THE PROBLEM> Line by line, output the data that follows exactly as written.

MATERIAL PROVIDED>
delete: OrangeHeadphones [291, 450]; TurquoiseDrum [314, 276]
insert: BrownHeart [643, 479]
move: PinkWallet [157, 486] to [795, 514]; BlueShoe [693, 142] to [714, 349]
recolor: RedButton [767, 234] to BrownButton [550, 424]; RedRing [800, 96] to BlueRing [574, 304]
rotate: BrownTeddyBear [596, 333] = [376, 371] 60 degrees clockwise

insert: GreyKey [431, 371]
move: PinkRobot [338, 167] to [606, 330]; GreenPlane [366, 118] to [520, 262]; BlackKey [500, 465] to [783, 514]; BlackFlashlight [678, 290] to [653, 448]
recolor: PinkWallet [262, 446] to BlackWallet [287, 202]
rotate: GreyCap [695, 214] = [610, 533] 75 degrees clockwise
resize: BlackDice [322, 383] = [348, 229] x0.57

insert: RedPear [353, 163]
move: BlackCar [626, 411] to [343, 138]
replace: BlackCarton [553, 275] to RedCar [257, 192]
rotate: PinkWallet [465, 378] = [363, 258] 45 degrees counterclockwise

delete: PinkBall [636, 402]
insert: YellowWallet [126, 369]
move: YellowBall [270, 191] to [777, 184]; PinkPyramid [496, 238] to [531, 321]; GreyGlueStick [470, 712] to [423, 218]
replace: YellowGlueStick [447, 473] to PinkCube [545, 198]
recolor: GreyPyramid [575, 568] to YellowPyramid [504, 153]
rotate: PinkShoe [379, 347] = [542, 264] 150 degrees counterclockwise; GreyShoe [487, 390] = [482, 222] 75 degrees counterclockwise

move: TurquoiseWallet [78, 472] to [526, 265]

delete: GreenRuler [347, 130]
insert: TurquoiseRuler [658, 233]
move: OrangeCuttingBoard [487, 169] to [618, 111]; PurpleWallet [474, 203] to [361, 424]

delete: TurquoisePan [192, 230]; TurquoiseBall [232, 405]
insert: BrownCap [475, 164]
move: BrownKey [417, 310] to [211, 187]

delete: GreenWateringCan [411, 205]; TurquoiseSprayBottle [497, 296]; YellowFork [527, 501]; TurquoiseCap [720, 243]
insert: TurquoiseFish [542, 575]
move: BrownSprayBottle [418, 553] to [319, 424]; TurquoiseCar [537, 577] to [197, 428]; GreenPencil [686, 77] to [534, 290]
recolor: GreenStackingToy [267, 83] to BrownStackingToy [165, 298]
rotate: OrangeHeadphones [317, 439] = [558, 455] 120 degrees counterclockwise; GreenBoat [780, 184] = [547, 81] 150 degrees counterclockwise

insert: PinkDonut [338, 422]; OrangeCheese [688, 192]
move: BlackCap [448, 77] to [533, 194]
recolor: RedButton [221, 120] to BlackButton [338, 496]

TASK SOLUTION>
delete: OrangeHeadphones [291, 450]; TurquoiseDrum [314, 276]
insert: BrownHeart [643, 479]
move: PinkWallet [157, 486] to [795, 514]; BlueShoe [693, 142] to [714, 349]
recolor: RedButton [767, 234] to BrownButton [550, 424]; RedRing [800, 96] to BlueRing [574, 304]
rotate: BrownTeddyBear [596, 333] = [376, 371] 60 degrees clockwise

insert: GreyKey [431, 371]
move: PinkRobot [338, 167] to [606, 330]; GreenPlane [366, 118] to [520, 262]; BlackKey [500, 465] to [783, 514]; BlackFlashlight [678, 290] to [653, 448]
recolor: PinkWallet [262, 446] to BlackWallet [287, 202]
rotate: GreyCap [695, 214] = [610, 533] 75 degrees clockwise
resize: BlackDice [322, 383] = [348, 229] x0.57

insert: RedPear [353, 163]
move: BlackCar [626, 411] to [343, 138]
replace: BlackCarton [553, 275] to RedCar [257, 192]
rotate: PinkWallet [465, 378] = [363, 258] 45 degrees counterclockwise

delete: PinkBall [636, 402]
insert: YellowWallet [126, 369]
move: YellowBall [270, 191] to [777, 184]; PinkPyramid [496, 238] to [531, 321]; GreyGlueStick [470, 712] to [423, 218]
replace: YellowGlueStick [447, 473] to PinkCube [545, 198]
recolor: GreyPyramid [575, 568] to YellowPyramid [504, 153]
rotate: PinkShoe [379, 347] = [542, 264] 150 degrees counterclockwise; GreyShoe [487, 390] = [482, 222] 75 degrees counterclockwise

move: TurquoiseWallet [78, 472] to [526, 265]

delete: GreenRuler [347, 130]
insert: TurquoiseRuler [658, 233]
move: OrangeCuttingBoard [487, 169] to [618, 111]; PurpleWallet [474, 203] to [361, 424]

delete: TurquoisePan [192, 230]; TurquoiseBall [232, 405]
insert: BrownCap [475, 164]
move: BrownKey [417, 310] to [211, 187]

delete: GreenWateringCan [411, 205]; TurquoiseSprayBottle [497, 296]; YellowFork [527, 501]; TurquoiseCap [720, 243]
insert: TurquoiseFish [542, 575]
move: BrownSprayBottle [418, 553] to [319, 424]; TurquoiseCar [537, 577] to [197, 428]; GreenPencil [686, 77] to [534, 290]
recolor: GreenStackingToy [267, 83] to BrownStackingToy [165, 298]
rotate: OrangeHeadphones [317, 439] = [558, 455] 120 degrees counterclockwise; GreenBoat [780, 184] = [547, 81] 150 degrees counterclockwise

insert: PinkDonut [338, 422]; OrangeCheese [688, 192]
move: BlackCap [448, 77] to [533, 194]
recolor: RedButton [221, 120] to BlackButton [338, 496]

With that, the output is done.